● Activity
In the listing below, locate the line containing "brown pan [563,317,646,379]" and the line containing "red cutting board". Output both of them and every line between, exactly as written, and nothing more.

● Data records
'''

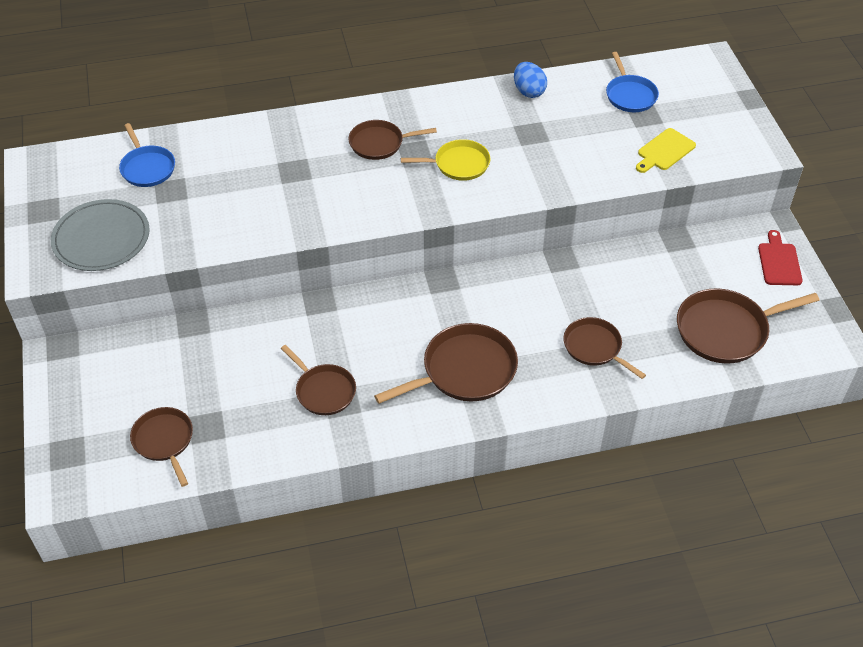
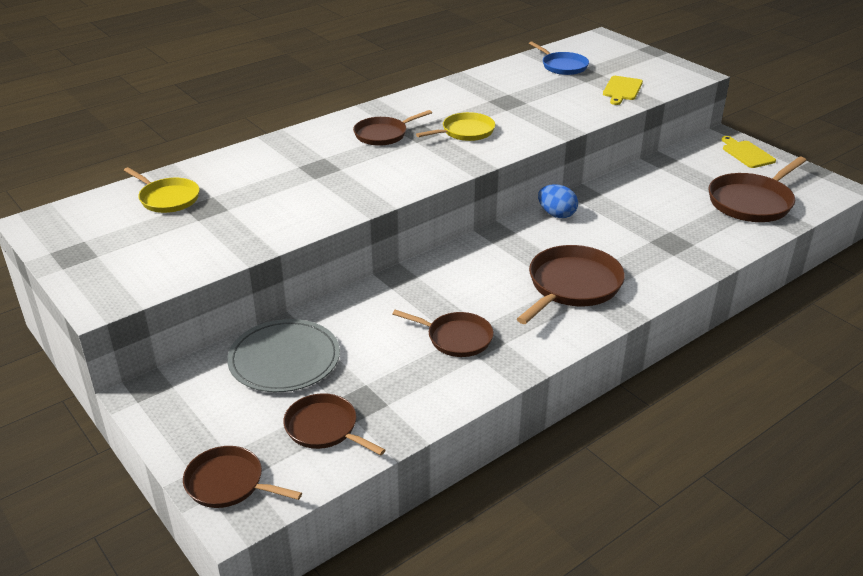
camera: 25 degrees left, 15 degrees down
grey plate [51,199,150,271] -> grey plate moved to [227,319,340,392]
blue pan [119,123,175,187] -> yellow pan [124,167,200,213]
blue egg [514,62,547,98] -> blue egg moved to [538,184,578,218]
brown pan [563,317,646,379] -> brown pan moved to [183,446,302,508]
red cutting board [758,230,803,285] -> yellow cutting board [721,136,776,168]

'''
'''

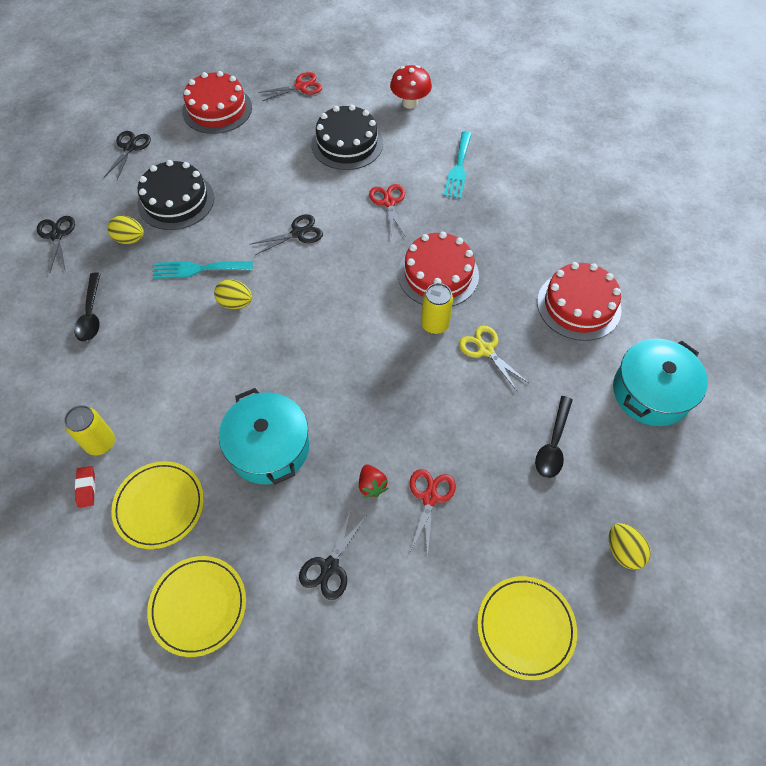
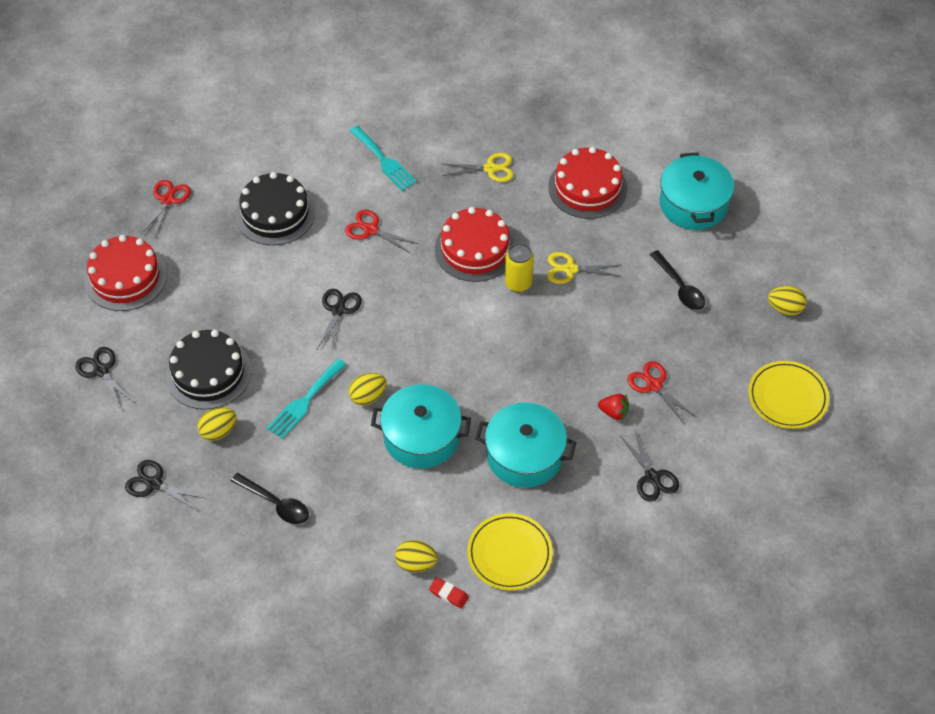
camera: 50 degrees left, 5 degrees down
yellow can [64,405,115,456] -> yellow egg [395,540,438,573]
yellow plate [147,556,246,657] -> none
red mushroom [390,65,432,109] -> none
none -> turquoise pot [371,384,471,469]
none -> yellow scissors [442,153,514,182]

'''
'''

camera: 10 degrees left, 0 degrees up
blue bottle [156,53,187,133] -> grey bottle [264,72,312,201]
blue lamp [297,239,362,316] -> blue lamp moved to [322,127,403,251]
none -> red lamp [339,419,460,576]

'''

● Result of the exercise
brown pan [563,317,646,379] -> brown pan moved to [183,446,302,508]
red cutting board [758,230,803,285] -> yellow cutting board [721,136,776,168]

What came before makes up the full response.